---------- PROVIDED INFORMATION

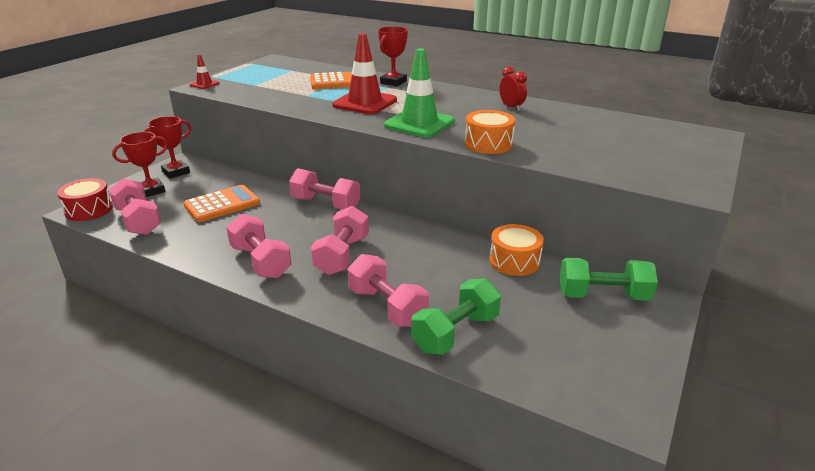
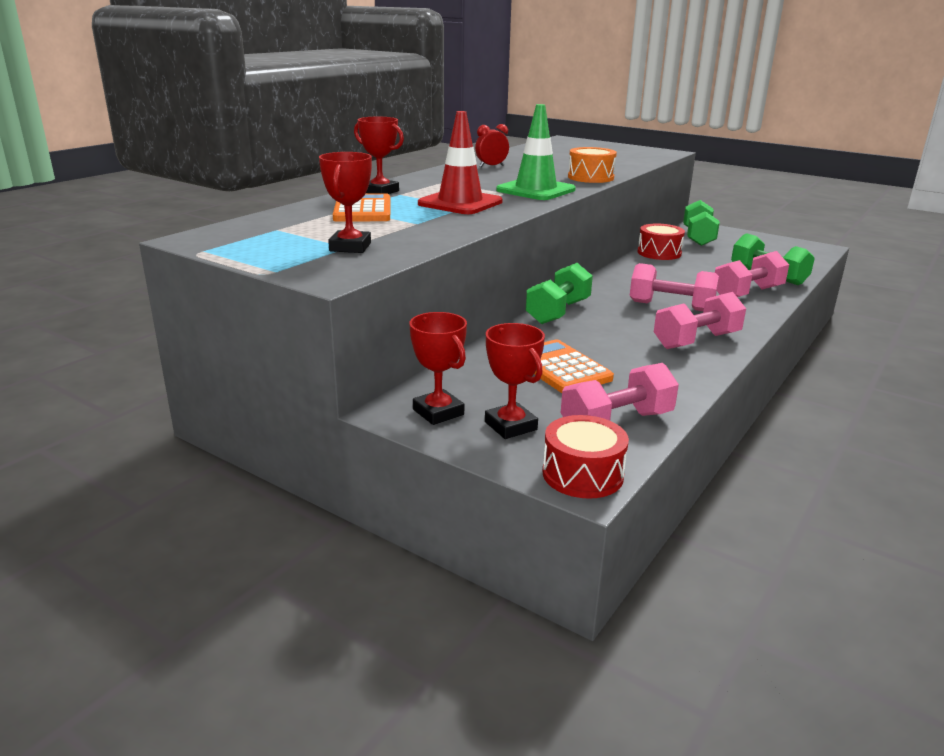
camera: 85 degrees left, 5 degrees down
(204, 84) = (319, 275): red traffic cone -> none
(253, 85) = (350, 247): none -> red trophy
(326, 204) = (558, 312): pink dumbbell -> green dumbbell
(514, 261) = (659, 253): orange drum -> red drum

--------------------

TASK REQUIREMENTS: From the entries above, select each line containing the string "none".

WRITTEN ANSWER:
(204, 84) = (319, 275): red traffic cone -> none
(253, 85) = (350, 247): none -> red trophy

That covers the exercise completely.